-------- Data for this task --------

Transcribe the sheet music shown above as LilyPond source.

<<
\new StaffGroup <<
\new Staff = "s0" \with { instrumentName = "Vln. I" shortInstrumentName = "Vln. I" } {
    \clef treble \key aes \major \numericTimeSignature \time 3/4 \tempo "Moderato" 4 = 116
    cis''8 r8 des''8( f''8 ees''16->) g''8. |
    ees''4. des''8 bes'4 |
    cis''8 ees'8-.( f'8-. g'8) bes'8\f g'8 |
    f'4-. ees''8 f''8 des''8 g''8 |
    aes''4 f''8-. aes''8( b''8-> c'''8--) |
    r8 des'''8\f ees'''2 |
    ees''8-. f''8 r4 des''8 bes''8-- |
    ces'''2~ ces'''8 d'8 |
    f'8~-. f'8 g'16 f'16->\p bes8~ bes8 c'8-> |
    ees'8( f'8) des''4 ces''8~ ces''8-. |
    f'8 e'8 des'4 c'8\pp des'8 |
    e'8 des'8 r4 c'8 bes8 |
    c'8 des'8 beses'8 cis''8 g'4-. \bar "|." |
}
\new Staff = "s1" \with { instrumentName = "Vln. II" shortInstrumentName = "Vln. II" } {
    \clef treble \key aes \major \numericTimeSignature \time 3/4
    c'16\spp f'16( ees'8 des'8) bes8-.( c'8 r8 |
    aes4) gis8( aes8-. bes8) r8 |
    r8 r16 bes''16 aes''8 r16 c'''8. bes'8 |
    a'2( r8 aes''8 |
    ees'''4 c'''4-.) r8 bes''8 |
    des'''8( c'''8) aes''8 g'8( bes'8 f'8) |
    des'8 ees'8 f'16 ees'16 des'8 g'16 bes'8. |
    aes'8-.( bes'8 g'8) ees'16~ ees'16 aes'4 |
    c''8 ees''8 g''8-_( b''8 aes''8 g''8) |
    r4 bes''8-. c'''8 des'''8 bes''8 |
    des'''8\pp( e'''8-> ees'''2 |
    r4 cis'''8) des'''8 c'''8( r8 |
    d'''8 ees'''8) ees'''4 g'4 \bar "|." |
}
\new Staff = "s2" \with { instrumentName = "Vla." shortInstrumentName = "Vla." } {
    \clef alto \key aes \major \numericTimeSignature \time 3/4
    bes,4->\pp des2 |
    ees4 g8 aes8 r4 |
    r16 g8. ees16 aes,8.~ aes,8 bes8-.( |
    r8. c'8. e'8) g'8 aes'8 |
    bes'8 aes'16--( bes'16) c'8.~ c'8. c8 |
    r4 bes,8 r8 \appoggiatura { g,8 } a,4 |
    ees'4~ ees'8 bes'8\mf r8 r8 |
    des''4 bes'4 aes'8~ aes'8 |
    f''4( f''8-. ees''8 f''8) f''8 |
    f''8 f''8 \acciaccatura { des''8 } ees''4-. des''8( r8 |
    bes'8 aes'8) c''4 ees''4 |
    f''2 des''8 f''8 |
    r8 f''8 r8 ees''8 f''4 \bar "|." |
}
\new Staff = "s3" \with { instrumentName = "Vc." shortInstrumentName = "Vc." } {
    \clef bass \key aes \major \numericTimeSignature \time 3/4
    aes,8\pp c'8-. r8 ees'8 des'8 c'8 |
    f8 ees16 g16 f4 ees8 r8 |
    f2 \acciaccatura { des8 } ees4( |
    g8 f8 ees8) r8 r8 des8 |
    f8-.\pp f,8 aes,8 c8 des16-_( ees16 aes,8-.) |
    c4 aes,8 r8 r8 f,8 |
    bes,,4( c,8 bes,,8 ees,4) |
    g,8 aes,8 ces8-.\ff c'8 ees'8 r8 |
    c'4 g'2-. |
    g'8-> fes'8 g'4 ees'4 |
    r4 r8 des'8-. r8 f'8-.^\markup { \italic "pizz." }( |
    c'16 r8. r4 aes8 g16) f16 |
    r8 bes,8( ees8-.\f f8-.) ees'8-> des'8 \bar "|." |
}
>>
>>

--------

#### Given instruction:
State how many lines of the data contain the string "treble", with case counting. Give only the number.

#### The solution:
2